:: The problem ::
Look below for the line containing "- type: shifted"; from there, print each line exactly up to and including the line containing "pos2: [648, 221, 61, 74]", and stop.

:: Data extract ::
──────────────────────────────

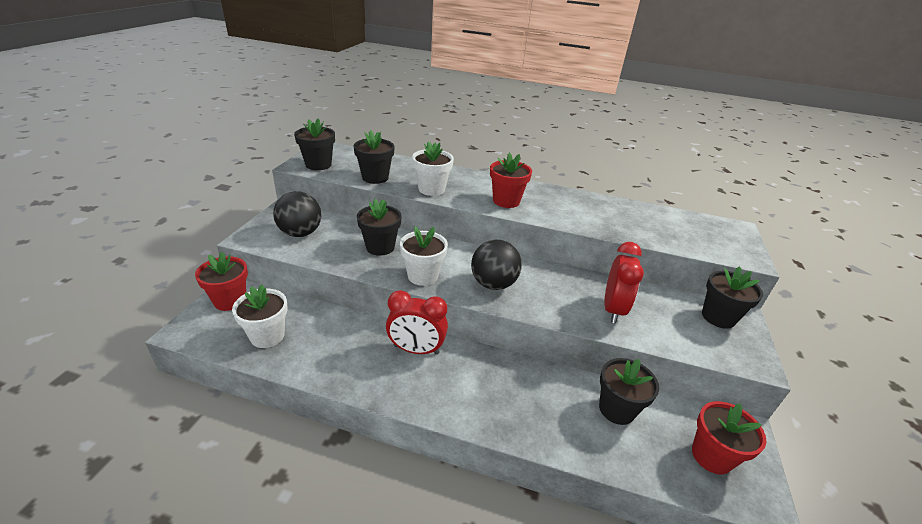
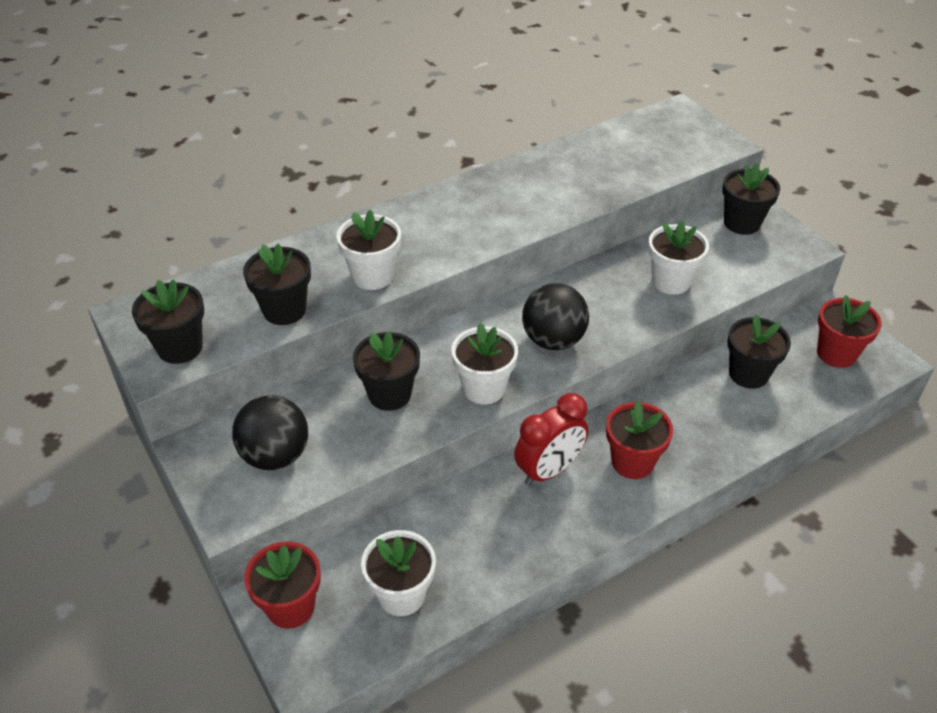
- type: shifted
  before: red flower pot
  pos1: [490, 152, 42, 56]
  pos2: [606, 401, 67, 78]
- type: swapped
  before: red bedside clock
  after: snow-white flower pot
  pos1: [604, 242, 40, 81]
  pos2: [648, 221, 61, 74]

──────────────────────────────

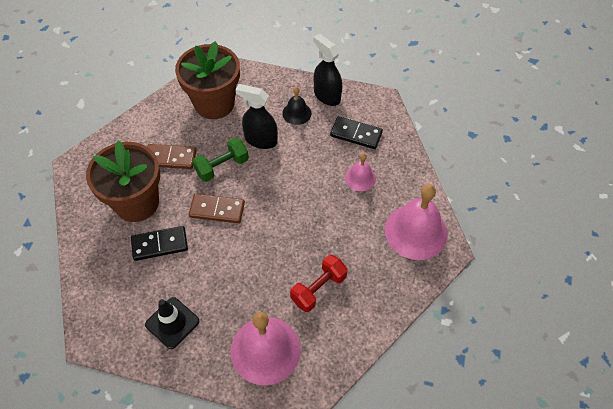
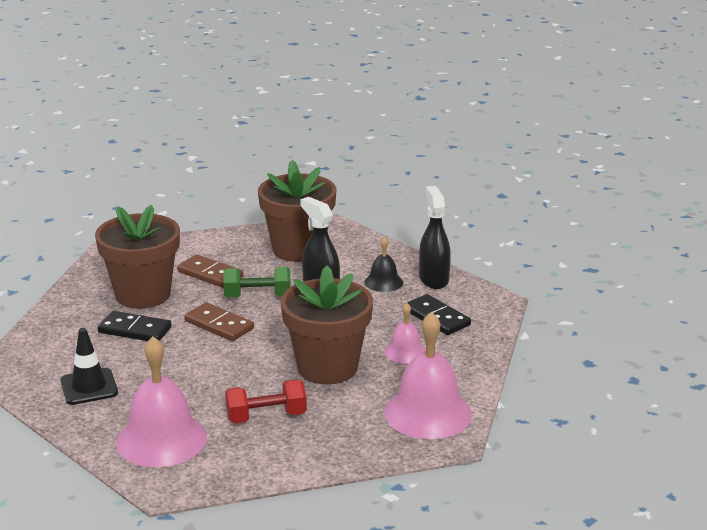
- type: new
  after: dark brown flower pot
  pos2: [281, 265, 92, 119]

──────────────────────────────

:: Answer for the task ::
- type: shifted
  before: red flower pot
  pos1: [490, 152, 42, 56]
  pos2: [606, 401, 67, 78]
- type: swapped
  before: red bedside clock
  after: snow-white flower pot
  pos1: [604, 242, 40, 81]
  pos2: [648, 221, 61, 74]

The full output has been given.